++++ Dataset extract
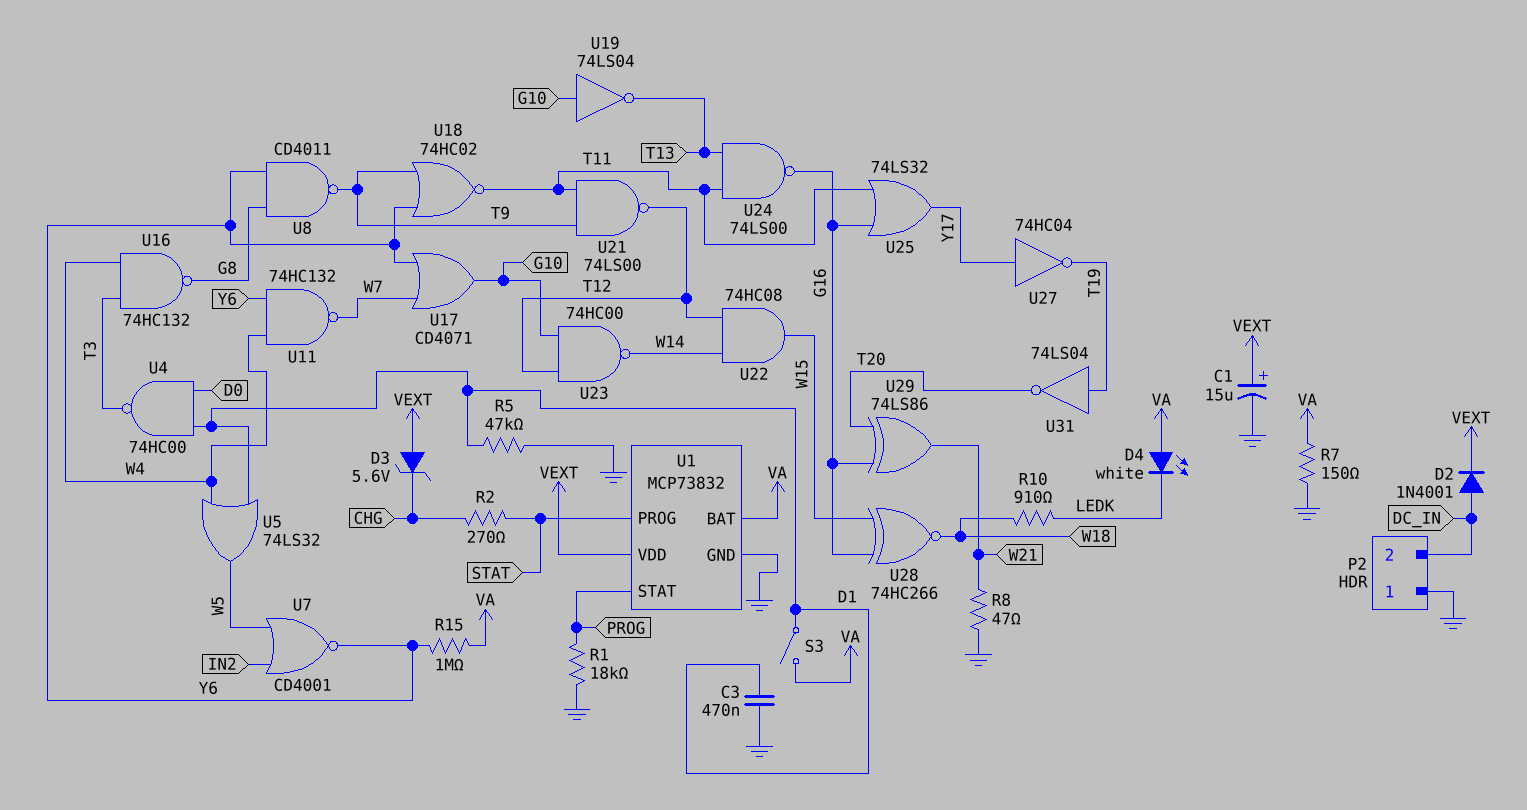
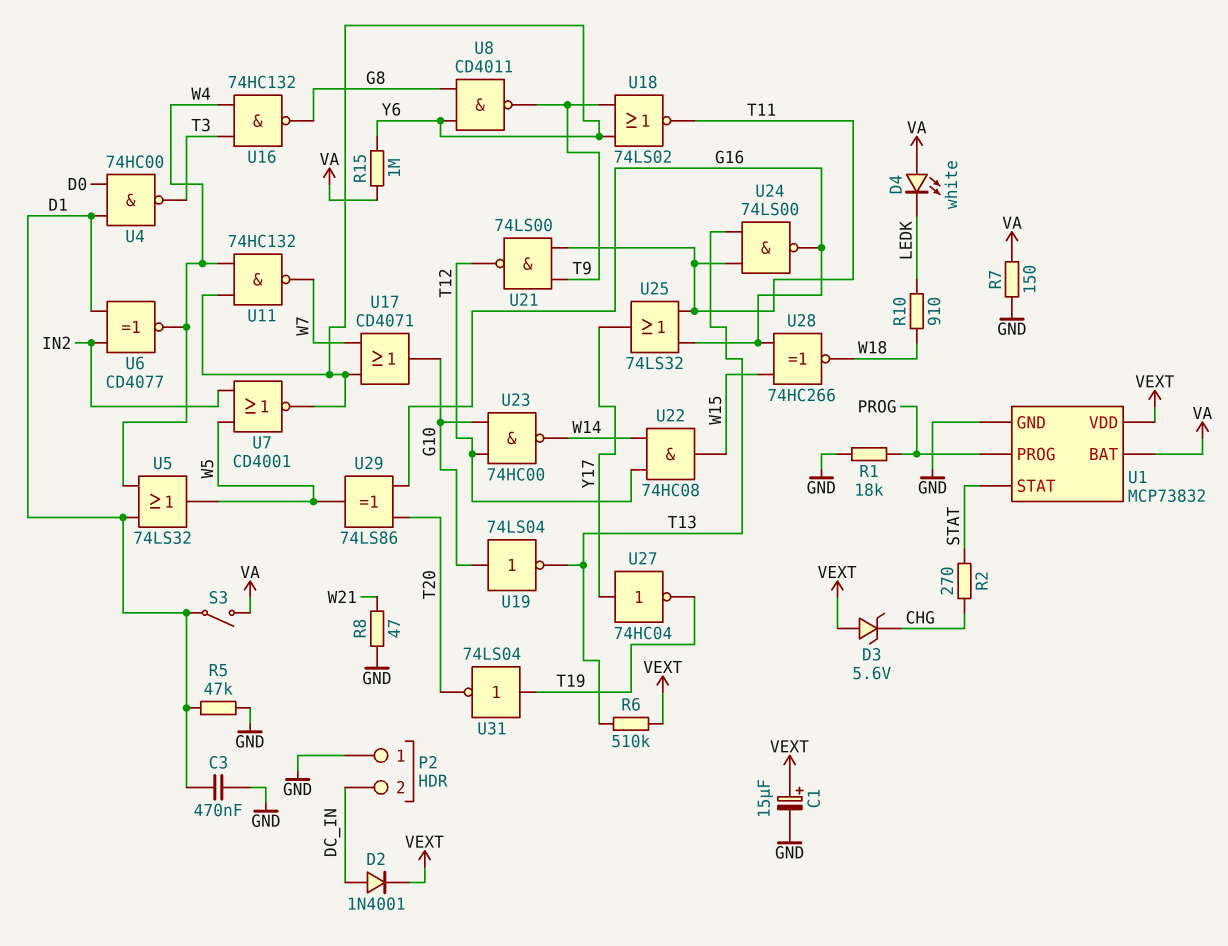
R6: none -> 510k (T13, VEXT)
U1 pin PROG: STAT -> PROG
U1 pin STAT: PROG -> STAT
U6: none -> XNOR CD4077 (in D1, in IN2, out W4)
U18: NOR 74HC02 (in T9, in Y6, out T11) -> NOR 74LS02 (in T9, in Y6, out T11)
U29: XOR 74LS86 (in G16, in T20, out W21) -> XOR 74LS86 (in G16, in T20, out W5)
++++++++
◆ Aim of the task
Restate the preceding entries in full, word for word, with the pictures removed.

◆ Solution for this exercise
R6: none -> 510k (T13, VEXT)
U1 pin PROG: STAT -> PROG
U1 pin STAT: PROG -> STAT
U6: none -> XNOR CD4077 (in D1, in IN2, out W4)
U18: NOR 74HC02 (in T9, in Y6, out T11) -> NOR 74LS02 (in T9, in Y6, out T11)
U29: XOR 74LS86 (in G16, in T20, out W21) -> XOR 74LS86 (in G16, in T20, out W5)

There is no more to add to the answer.